- _What you will do_
Can you rewrite every row below with "Province" changed to "Aimag", keeping everything else the same and leaving out the pictures?
_ _ _
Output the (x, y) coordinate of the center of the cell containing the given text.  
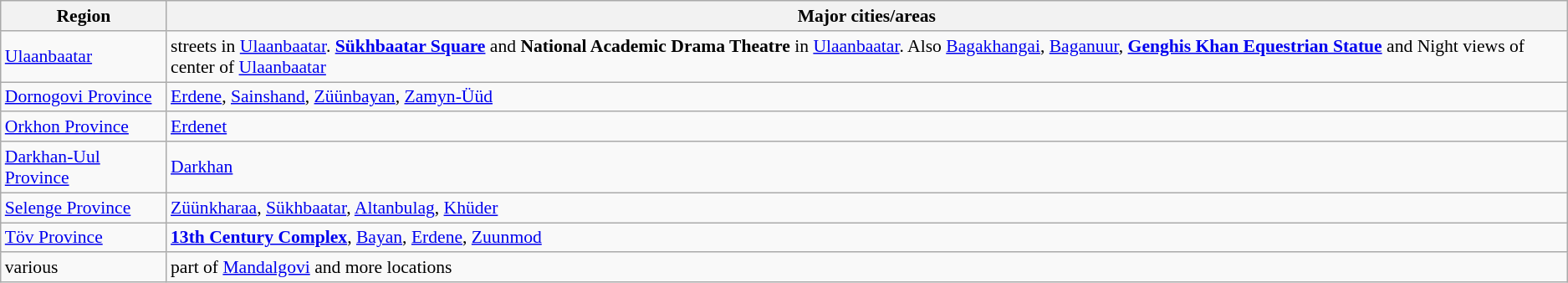
Orkhon Province (84, 127)
various (84, 268)
13th Century Complex, Bayan, Erdene, Zuunmod (866, 237)
part of Mandalgovi and more locations (866, 268)
Erdene, Sainshand, Züünbayan, Zamyn-Üüd (866, 97)
Erdenet (866, 127)
Darkhan (866, 167)
Darkhan-Uul Province (84, 167)
Töv Province (84, 237)
Major cities/areas (866, 16)
Dornogovi Province (84, 97)
Ulaanbaatar (84, 57)
Züünkharaa, Sükhbaatar, Altanbulag, Khüder (866, 207)
Selenge Province (84, 207)
Region (84, 16)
_ _ _
- _Final result_
Output the (x, y) coordinate of the center of the cell containing the given text.  
Orkhon Aimag (84, 127)
various (84, 268)
13th Century Complex, Bayan, Erdene, Zuunmod (866, 237)
part of Mandalgovi and more locations (866, 268)
Erdene, Sainshand, Züünbayan, Zamyn-Üüd (866, 97)
Erdenet (866, 127)
Darkhan (866, 167)
Darkhan-Uul Aimag (84, 167)
Töv Aimag (84, 237)
Major cities/areas (866, 16)
Dornogovi Aimag (84, 97)
Ulaanbaatar (84, 57)
Züünkharaa, Sükhbaatar, Altanbulag, Khüder (866, 207)
Selenge Aimag (84, 207)
Region (84, 16)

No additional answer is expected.